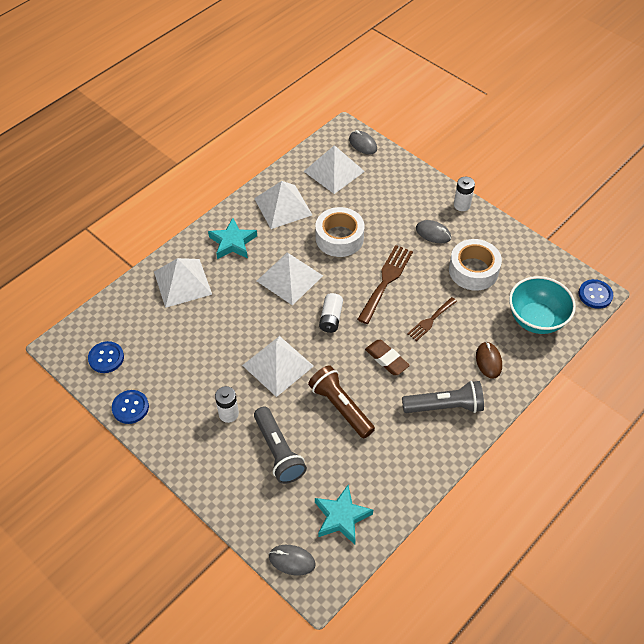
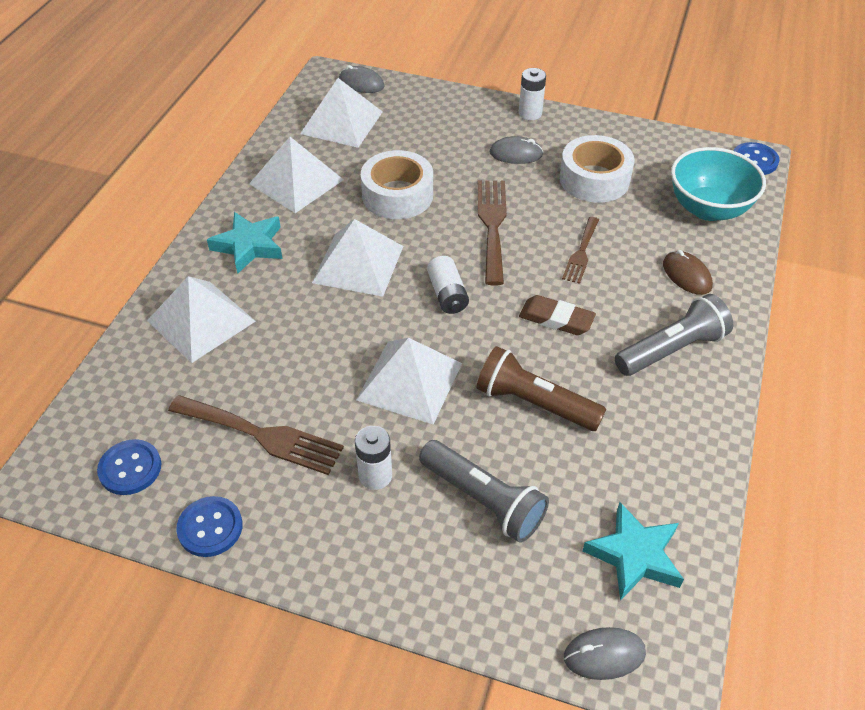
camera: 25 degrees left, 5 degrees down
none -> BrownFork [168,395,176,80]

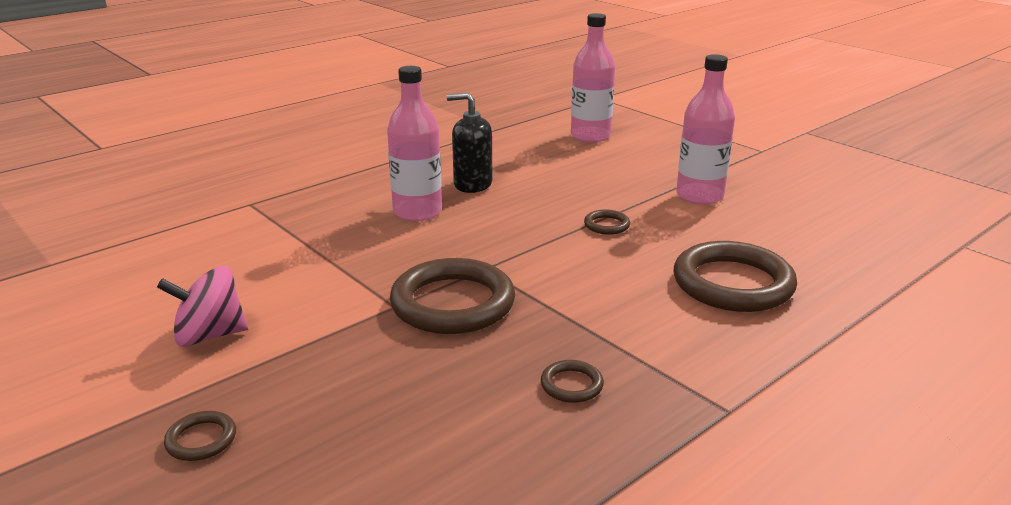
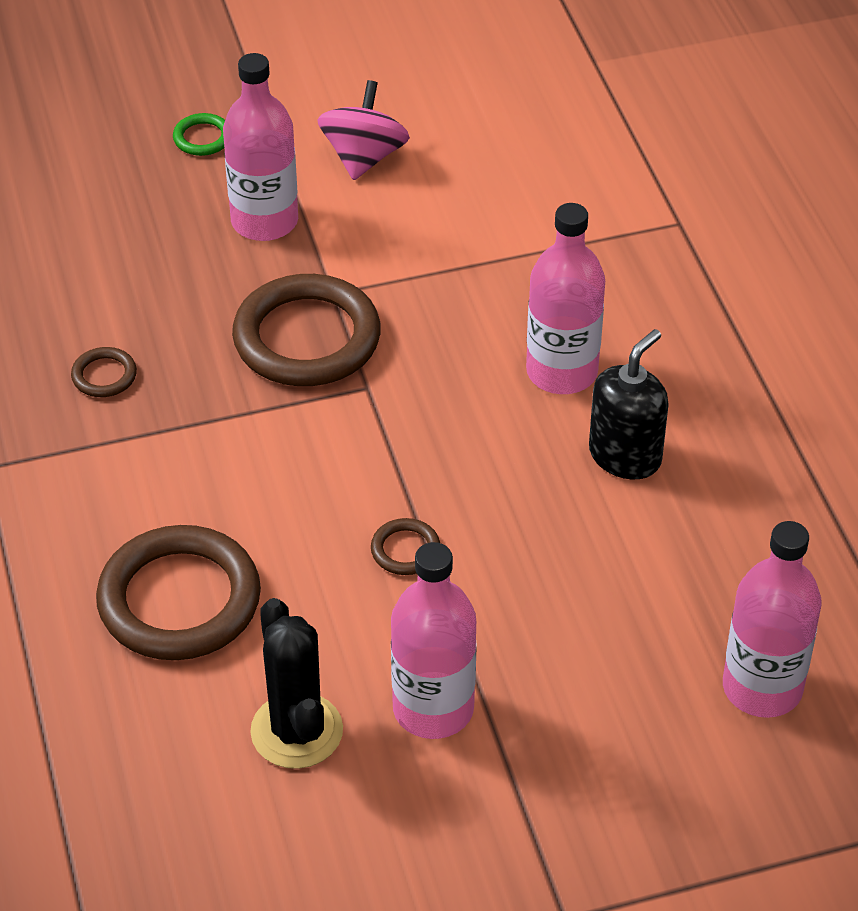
camera: 115 degrees right, 20 degrees up
BrownRing [164,411,72,50] -> GreenRing [173,113,52,43]
none -> PinkBottle [223,53,75,188]
none -> BlackCactus [250,598,93,171]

▶ **Task directions**: Make a word-for-word copy of the entries, without any pictures.

▶ **Written response**:
camera: 25 degrees left, 5 degrees down
none -> BrownFork [168,395,176,80]

camera: 115 degrees right, 20 degrees up
BrownRing [164,411,72,50] -> GreenRing [173,113,52,43]
none -> PinkBottle [223,53,75,188]
none -> BlackCactus [250,598,93,171]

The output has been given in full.